■ **What to work on**: From the first line to the last, reproduce the records below exactly, omitting any picture.

---

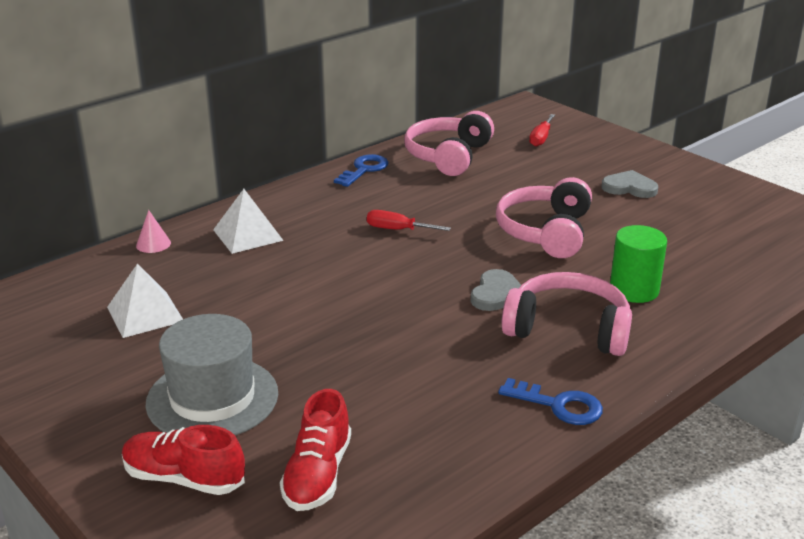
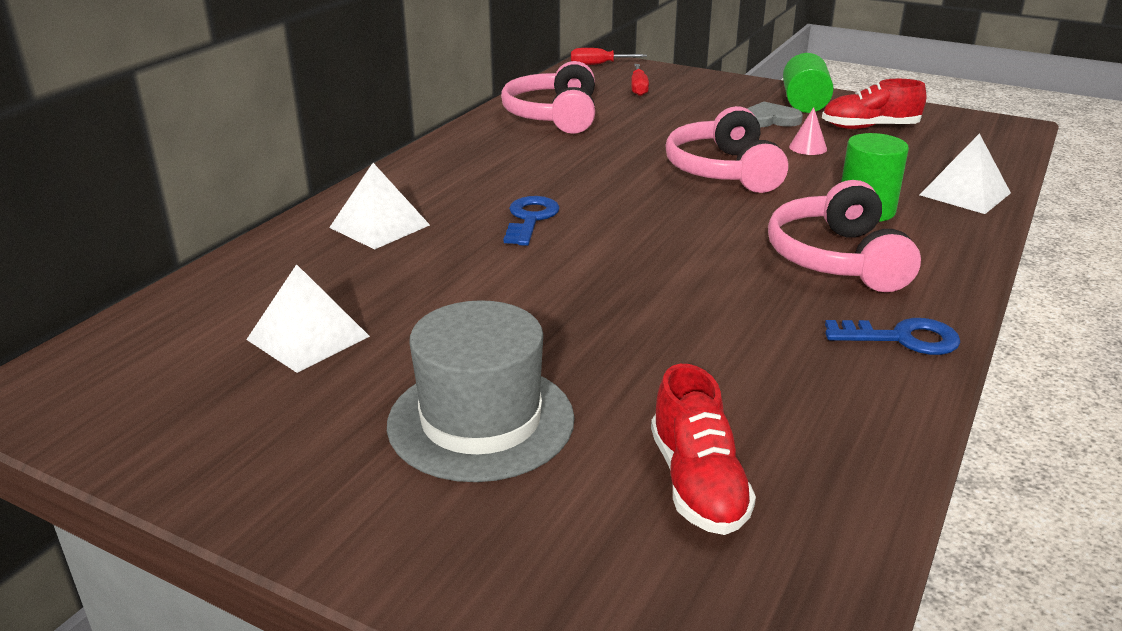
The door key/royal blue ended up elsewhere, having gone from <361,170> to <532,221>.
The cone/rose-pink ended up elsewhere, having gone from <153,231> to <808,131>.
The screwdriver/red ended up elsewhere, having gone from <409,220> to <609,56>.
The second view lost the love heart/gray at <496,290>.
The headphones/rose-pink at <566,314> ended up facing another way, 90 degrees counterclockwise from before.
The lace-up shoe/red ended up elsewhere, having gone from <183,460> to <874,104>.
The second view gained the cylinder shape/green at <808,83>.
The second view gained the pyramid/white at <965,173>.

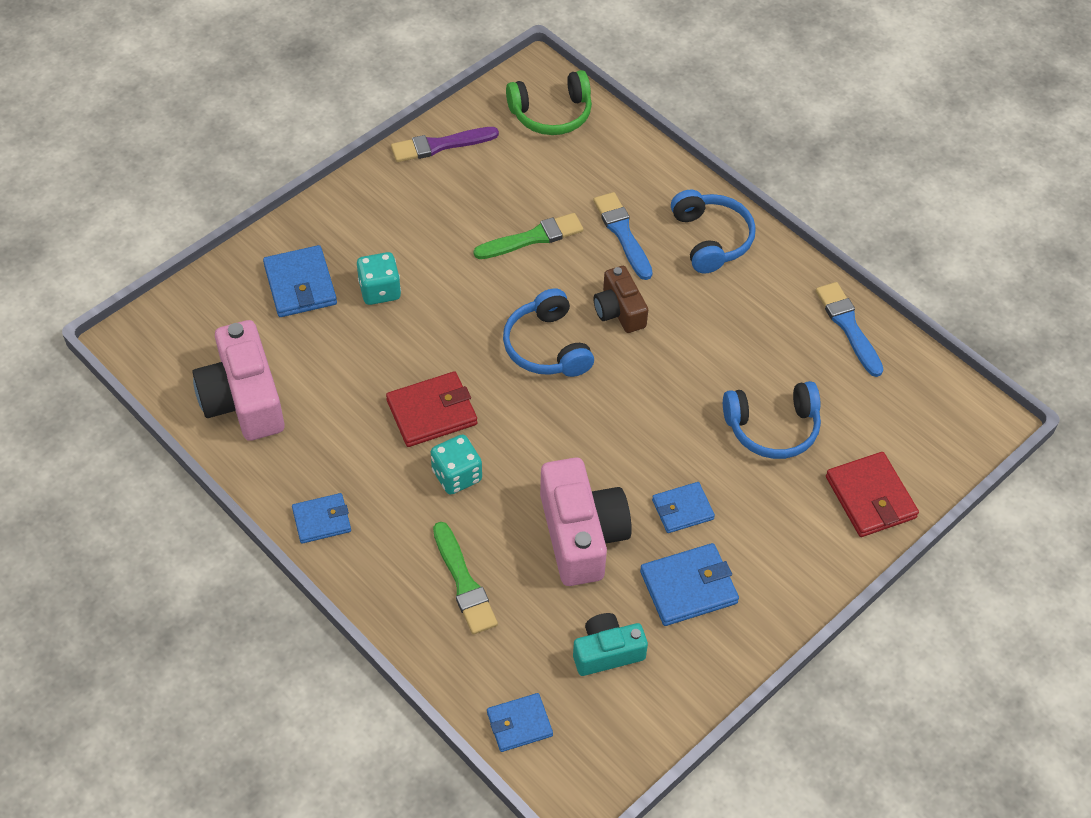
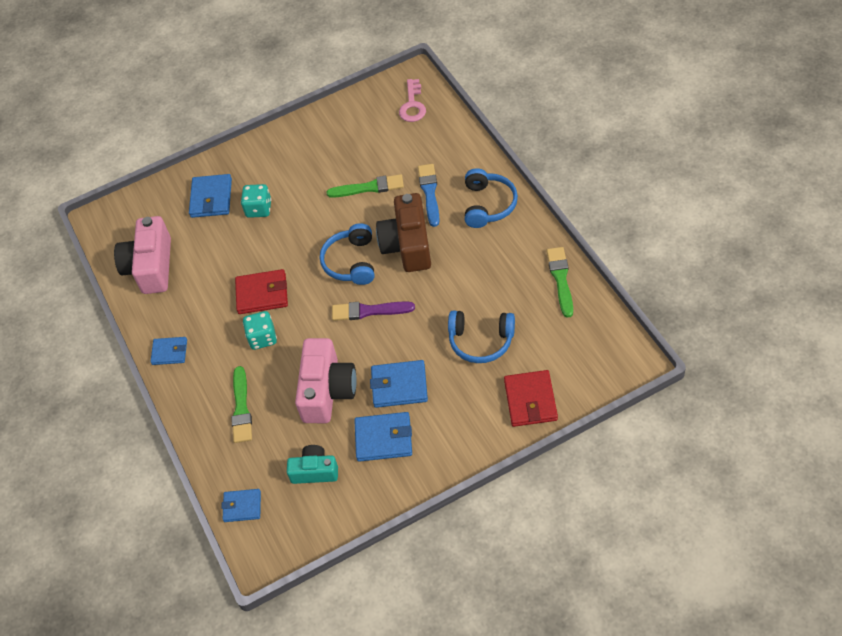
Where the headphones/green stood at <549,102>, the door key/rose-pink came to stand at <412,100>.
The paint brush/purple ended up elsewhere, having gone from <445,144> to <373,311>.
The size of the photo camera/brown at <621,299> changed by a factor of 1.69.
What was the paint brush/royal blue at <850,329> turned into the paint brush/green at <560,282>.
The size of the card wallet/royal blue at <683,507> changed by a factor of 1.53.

---

■ **Solution to this task**:
The door key/royal blue ended up elsewhere, having gone from <361,170> to <532,221>.
The cone/rose-pink ended up elsewhere, having gone from <153,231> to <808,131>.
The screwdriver/red ended up elsewhere, having gone from <409,220> to <609,56>.
The second view lost the love heart/gray at <496,290>.
The headphones/rose-pink at <566,314> ended up facing another way, 90 degrees counterclockwise from before.
The lace-up shoe/red ended up elsewhere, having gone from <183,460> to <874,104>.
The second view gained the cylinder shape/green at <808,83>.
The second view gained the pyramid/white at <965,173>.

Where the headphones/green stood at <549,102>, the door key/rose-pink came to stand at <412,100>.
The paint brush/purple ended up elsewhere, having gone from <445,144> to <373,311>.
The size of the photo camera/brown at <621,299> changed by a factor of 1.69.
What was the paint brush/royal blue at <850,329> turned into the paint brush/green at <560,282>.
The size of the card wallet/royal blue at <683,507> changed by a factor of 1.53.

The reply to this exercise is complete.